━━━ GIVEN ENTRIES ━━━

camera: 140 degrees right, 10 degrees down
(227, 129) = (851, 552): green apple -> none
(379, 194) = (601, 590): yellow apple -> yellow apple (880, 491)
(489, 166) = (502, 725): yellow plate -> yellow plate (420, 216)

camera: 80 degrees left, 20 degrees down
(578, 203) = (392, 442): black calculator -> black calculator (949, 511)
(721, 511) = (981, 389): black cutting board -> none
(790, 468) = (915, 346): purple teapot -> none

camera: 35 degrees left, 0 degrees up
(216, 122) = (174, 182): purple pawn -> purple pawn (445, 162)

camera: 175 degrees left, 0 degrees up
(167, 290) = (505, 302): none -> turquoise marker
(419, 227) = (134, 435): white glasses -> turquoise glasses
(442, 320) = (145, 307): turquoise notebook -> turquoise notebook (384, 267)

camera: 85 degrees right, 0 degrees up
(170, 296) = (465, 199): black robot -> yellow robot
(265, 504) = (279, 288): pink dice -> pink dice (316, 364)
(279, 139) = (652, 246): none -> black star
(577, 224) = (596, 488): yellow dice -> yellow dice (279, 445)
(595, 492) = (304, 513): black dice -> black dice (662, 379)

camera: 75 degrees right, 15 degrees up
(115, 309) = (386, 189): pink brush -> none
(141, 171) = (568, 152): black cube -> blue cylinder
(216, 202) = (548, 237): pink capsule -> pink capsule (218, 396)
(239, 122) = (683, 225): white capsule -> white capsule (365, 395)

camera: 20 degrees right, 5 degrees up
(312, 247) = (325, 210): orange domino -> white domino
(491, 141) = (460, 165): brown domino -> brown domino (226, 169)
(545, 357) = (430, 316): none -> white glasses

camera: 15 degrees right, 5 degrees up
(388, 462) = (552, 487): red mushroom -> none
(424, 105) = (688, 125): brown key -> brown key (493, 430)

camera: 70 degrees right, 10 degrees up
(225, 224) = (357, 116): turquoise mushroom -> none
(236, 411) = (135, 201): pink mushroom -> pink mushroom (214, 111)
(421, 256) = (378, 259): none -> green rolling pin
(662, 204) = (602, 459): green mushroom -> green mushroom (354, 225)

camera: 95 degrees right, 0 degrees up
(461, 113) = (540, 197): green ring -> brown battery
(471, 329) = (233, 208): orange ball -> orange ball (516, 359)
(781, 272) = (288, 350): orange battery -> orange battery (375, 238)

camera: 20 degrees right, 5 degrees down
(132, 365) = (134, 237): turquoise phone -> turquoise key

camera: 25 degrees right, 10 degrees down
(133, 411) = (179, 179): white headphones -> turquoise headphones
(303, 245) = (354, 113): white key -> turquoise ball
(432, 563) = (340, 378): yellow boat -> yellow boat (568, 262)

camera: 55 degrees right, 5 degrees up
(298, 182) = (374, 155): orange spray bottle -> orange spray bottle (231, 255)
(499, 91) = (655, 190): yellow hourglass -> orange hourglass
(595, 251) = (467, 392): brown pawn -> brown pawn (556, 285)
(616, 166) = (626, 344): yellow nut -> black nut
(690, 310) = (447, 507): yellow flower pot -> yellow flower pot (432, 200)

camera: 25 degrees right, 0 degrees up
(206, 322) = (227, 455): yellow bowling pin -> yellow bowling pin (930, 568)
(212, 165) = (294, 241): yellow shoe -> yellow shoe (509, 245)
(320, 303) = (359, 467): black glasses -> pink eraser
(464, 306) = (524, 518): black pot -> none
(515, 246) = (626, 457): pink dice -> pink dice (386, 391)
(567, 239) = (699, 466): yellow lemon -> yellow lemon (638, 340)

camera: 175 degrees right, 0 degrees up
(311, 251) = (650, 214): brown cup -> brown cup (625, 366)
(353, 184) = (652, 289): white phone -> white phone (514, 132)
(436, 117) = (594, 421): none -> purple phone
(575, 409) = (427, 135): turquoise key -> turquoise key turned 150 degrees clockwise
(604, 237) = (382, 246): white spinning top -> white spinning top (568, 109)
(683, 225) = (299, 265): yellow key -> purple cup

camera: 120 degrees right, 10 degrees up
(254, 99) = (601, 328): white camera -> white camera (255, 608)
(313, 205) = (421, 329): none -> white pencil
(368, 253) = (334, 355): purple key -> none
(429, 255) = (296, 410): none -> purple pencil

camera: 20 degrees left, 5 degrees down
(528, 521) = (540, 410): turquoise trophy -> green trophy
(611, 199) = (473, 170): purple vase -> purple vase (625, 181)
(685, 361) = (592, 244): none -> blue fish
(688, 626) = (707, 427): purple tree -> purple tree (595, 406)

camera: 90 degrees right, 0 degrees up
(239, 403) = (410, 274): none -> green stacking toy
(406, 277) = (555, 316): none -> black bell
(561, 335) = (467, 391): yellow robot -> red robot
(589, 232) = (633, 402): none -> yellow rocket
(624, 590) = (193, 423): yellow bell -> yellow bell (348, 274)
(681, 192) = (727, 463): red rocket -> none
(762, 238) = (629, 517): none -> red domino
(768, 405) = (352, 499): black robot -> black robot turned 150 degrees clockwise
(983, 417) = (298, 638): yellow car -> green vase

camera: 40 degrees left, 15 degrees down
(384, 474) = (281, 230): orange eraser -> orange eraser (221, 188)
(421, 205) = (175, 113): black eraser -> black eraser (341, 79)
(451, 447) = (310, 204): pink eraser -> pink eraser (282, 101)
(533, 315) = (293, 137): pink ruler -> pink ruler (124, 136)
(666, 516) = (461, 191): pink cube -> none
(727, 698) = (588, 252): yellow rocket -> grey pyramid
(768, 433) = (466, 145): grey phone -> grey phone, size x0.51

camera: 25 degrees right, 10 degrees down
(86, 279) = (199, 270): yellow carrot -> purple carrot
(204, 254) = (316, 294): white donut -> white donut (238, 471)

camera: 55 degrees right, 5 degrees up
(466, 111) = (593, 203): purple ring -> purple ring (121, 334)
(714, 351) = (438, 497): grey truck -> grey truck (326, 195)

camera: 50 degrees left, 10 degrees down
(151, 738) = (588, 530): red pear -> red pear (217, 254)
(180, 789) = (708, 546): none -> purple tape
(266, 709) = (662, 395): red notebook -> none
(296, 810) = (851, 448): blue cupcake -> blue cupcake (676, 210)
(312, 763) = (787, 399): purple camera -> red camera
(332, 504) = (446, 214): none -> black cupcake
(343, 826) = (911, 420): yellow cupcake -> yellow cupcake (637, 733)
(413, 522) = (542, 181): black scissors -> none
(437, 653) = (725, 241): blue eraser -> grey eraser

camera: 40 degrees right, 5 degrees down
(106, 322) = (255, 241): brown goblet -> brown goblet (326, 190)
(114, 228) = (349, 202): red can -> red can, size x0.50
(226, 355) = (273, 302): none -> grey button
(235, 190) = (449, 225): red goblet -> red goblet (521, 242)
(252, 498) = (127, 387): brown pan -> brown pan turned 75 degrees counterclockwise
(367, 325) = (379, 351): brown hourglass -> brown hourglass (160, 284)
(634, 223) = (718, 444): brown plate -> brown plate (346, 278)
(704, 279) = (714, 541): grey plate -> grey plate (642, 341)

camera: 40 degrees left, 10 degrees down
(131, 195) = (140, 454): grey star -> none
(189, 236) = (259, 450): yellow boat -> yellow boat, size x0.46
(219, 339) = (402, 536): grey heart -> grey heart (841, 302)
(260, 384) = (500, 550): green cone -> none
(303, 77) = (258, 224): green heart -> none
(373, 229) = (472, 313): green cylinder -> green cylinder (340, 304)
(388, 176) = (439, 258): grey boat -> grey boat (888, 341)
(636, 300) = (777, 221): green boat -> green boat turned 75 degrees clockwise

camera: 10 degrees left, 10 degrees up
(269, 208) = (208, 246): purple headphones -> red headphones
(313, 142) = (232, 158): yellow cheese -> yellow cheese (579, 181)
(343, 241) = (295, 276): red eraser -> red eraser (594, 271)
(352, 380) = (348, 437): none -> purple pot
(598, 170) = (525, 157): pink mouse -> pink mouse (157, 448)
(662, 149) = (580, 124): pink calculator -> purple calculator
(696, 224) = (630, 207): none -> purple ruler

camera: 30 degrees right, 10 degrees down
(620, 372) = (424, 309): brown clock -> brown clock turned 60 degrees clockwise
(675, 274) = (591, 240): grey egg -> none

━━━

Reproduce only the lines above spanning from the line containing "camera: 40 degrees right, 5 degrees down" through the line containing "(388, 176) = (439, 258): grey", word for word.

camera: 40 degrees right, 5 degrees down
(106, 322) = (255, 241): brown goblet -> brown goblet (326, 190)
(114, 228) = (349, 202): red can -> red can, size x0.50
(226, 355) = (273, 302): none -> grey button
(235, 190) = (449, 225): red goblet -> red goblet (521, 242)
(252, 498) = (127, 387): brown pan -> brown pan turned 75 degrees counterclockwise
(367, 325) = (379, 351): brown hourglass -> brown hourglass (160, 284)
(634, 223) = (718, 444): brown plate -> brown plate (346, 278)
(704, 279) = (714, 541): grey plate -> grey plate (642, 341)

camera: 40 degrees left, 10 degrees down
(131, 195) = (140, 454): grey star -> none
(189, 236) = (259, 450): yellow boat -> yellow boat, size x0.46
(219, 339) = (402, 536): grey heart -> grey heart (841, 302)
(260, 384) = (500, 550): green cone -> none
(303, 77) = (258, 224): green heart -> none
(373, 229) = (472, 313): green cylinder -> green cylinder (340, 304)
(388, 176) = (439, 258): grey boat -> grey boat (888, 341)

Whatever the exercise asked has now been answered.